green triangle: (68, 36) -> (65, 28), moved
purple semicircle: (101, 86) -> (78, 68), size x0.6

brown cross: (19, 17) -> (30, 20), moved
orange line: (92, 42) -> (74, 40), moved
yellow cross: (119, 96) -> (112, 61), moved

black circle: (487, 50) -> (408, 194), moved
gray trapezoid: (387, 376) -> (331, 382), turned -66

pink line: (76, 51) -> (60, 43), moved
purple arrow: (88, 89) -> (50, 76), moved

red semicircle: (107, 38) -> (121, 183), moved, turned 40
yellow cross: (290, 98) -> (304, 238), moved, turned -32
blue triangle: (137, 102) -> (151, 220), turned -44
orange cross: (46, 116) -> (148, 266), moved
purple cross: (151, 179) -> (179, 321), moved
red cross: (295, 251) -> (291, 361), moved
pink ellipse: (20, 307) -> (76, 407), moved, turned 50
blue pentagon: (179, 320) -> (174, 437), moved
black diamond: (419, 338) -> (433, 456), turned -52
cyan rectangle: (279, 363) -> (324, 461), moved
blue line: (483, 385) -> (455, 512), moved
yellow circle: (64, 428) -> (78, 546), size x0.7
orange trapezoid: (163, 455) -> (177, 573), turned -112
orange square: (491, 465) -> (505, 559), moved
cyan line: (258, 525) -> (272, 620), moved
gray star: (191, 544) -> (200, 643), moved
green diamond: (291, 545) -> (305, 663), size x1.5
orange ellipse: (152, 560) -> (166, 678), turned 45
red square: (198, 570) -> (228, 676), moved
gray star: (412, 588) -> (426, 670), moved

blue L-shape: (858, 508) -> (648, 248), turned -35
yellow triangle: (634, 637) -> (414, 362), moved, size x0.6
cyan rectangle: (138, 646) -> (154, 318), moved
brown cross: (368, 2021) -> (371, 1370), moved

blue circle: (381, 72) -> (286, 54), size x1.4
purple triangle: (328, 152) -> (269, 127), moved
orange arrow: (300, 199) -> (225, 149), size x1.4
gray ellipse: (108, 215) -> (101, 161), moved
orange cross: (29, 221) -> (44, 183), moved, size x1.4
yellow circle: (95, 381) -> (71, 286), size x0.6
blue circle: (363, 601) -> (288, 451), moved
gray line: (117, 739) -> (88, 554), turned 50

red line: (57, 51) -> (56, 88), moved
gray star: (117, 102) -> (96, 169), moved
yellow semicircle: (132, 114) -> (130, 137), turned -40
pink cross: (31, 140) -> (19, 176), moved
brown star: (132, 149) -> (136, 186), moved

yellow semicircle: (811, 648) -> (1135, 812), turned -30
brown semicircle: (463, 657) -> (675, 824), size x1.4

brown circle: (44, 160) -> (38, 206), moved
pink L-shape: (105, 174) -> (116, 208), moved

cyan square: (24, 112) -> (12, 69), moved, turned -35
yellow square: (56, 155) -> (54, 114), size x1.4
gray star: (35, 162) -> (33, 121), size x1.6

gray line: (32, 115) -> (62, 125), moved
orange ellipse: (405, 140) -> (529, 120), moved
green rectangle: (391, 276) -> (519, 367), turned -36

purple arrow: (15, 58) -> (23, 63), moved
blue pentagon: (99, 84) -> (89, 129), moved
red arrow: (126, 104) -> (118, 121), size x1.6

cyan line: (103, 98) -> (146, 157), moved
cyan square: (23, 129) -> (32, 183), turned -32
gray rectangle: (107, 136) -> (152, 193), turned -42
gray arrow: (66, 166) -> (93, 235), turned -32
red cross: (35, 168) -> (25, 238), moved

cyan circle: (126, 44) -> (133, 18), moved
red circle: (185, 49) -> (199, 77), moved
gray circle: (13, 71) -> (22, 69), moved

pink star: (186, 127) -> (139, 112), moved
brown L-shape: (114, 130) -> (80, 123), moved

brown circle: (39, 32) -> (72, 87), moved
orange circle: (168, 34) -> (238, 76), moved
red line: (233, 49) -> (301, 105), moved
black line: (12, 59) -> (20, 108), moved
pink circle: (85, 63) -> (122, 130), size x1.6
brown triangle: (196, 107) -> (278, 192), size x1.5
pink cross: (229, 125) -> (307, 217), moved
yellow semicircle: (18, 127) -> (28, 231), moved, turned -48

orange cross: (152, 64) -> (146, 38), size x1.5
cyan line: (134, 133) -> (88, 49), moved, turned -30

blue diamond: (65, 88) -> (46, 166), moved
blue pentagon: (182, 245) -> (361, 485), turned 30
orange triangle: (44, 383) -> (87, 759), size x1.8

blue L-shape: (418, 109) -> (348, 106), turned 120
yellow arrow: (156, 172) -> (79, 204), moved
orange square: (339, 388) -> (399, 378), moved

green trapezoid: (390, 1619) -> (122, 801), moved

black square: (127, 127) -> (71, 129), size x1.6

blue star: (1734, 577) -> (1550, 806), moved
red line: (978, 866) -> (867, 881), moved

[The task]: From the records above, extract exactly and only the lines that begin at the line with "pink L-shape: (105, 174) -> (116, 208), moved" and stop after the line with "pink cross: (229, 125) -> (307, 217), moved".

[Result of the task]:
pink L-shape: (105, 174) -> (116, 208), moved

cyan square: (24, 112) -> (12, 69), moved, turned -35
yellow square: (56, 155) -> (54, 114), size x1.4
gray star: (35, 162) -> (33, 121), size x1.6

gray line: (32, 115) -> (62, 125), moved
orange ellipse: (405, 140) -> (529, 120), moved
green rectangle: (391, 276) -> (519, 367), turned -36

purple arrow: (15, 58) -> (23, 63), moved
blue pentagon: (99, 84) -> (89, 129), moved
red arrow: (126, 104) -> (118, 121), size x1.6

cyan line: (103, 98) -> (146, 157), moved
cyan square: (23, 129) -> (32, 183), turned -32
gray rectangle: (107, 136) -> (152, 193), turned -42
gray arrow: (66, 166) -> (93, 235), turned -32
red cross: (35, 168) -> (25, 238), moved

cyan circle: (126, 44) -> (133, 18), moved
red circle: (185, 49) -> (199, 77), moved
gray circle: (13, 71) -> (22, 69), moved

pink star: (186, 127) -> (139, 112), moved
brown L-shape: (114, 130) -> (80, 123), moved

brown circle: (39, 32) -> (72, 87), moved
orange circle: (168, 34) -> (238, 76), moved
red line: (233, 49) -> (301, 105), moved
black line: (12, 59) -> (20, 108), moved
pink circle: (85, 63) -> (122, 130), size x1.6
brown triangle: (196, 107) -> (278, 192), size x1.5
pink cross: (229, 125) -> (307, 217), moved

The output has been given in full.